#### Work request:
Of all the lines below, output only those starting at the one with "MIC1 pin OUT: 16 -> A3" and ending at the one with "OLED2 pin SDA: 8 -> 9", both ends included, exactly as written.

─── Records for this task ───

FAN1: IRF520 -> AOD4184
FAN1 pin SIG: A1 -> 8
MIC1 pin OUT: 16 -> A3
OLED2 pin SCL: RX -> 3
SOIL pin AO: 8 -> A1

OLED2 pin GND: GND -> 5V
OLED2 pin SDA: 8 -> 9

───
─── Records for this task ───

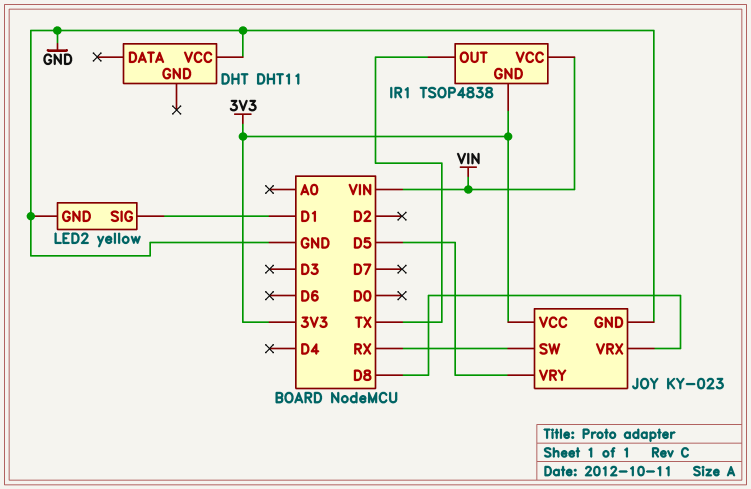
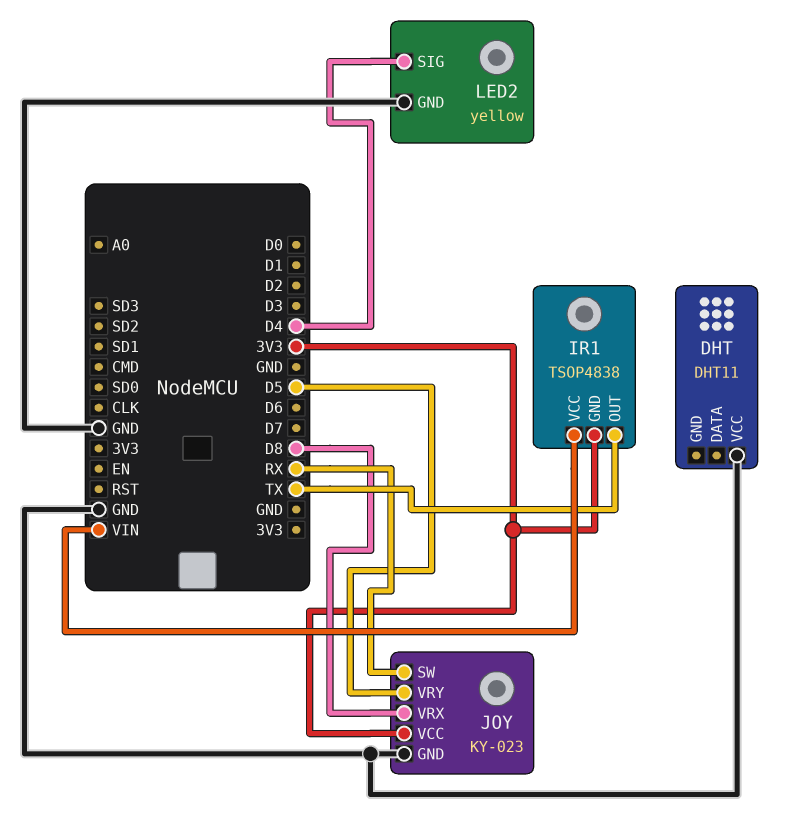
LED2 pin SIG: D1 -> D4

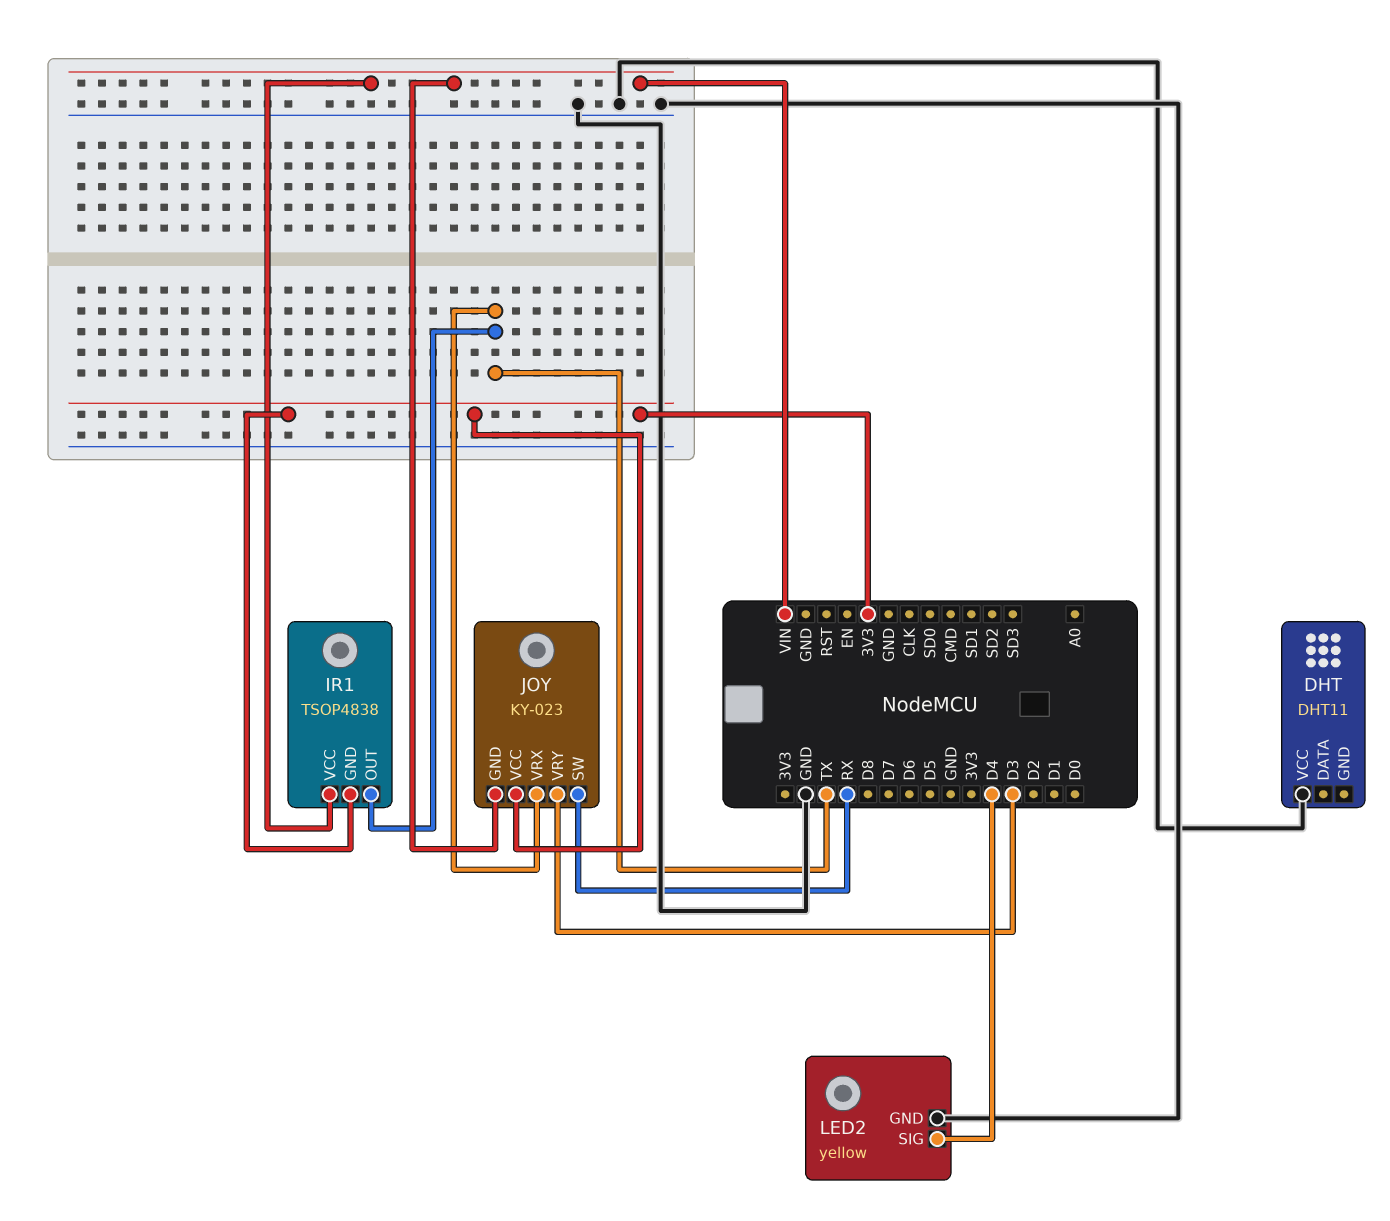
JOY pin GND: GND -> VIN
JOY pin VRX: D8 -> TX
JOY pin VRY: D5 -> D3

───

#### Response box:
MIC1 pin OUT: 16 -> A3
OLED2 pin SCL: RX -> 3
SOIL pin AO: 8 -> A1

OLED2 pin GND: GND -> 5V
OLED2 pin SDA: 8 -> 9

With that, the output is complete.